REQUIRED WORK: Copy, from the data below, each line that has the word "none".

RECORDED INFORMATION:
★ ★ ★
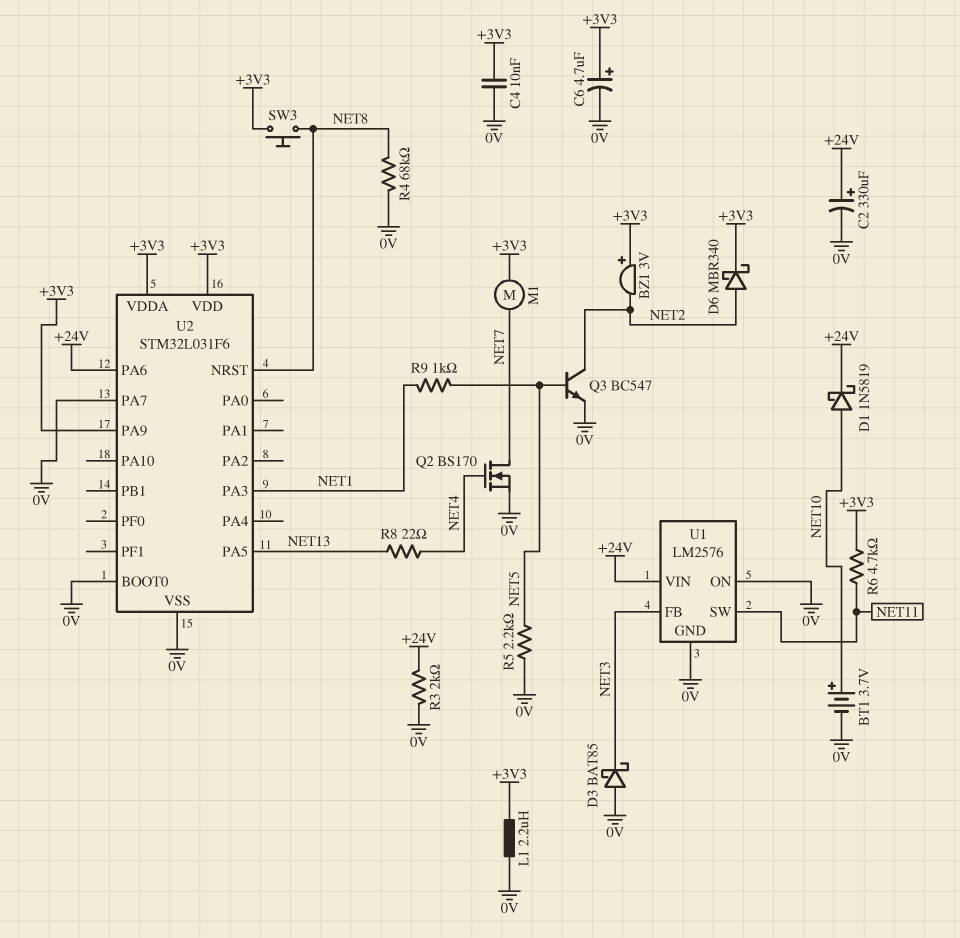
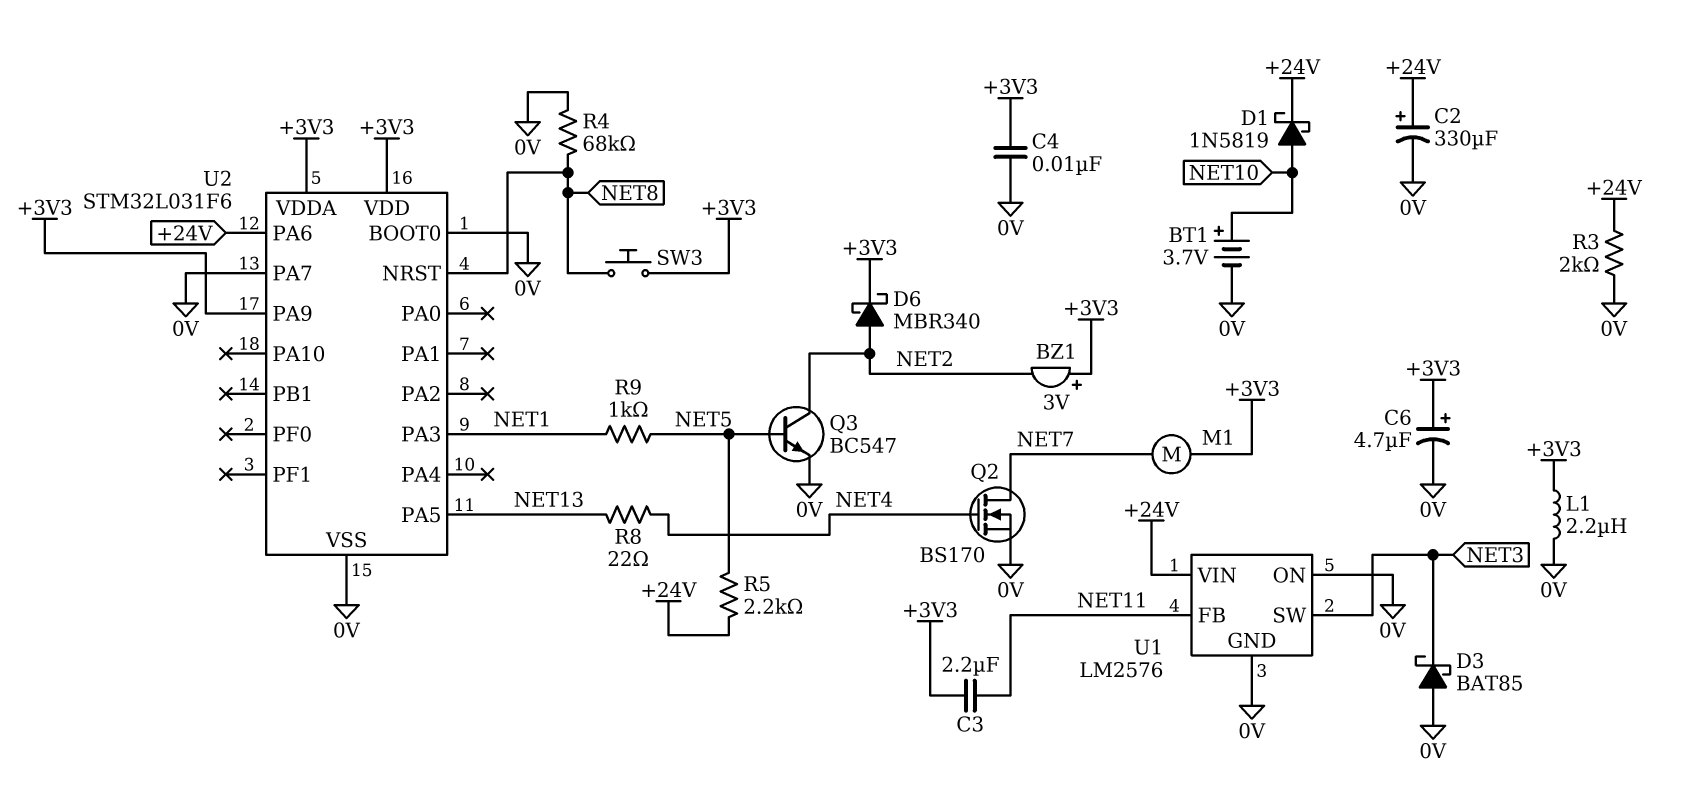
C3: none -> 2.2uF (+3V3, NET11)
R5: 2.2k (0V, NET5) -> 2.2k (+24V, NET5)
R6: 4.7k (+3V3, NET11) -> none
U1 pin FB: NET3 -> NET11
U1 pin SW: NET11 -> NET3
★ ★ ★
REPLY TO THE EXERCISE:
C3: none -> 2.2uF (+3V3, NET11)
R6: 4.7k (+3V3, NET11) -> none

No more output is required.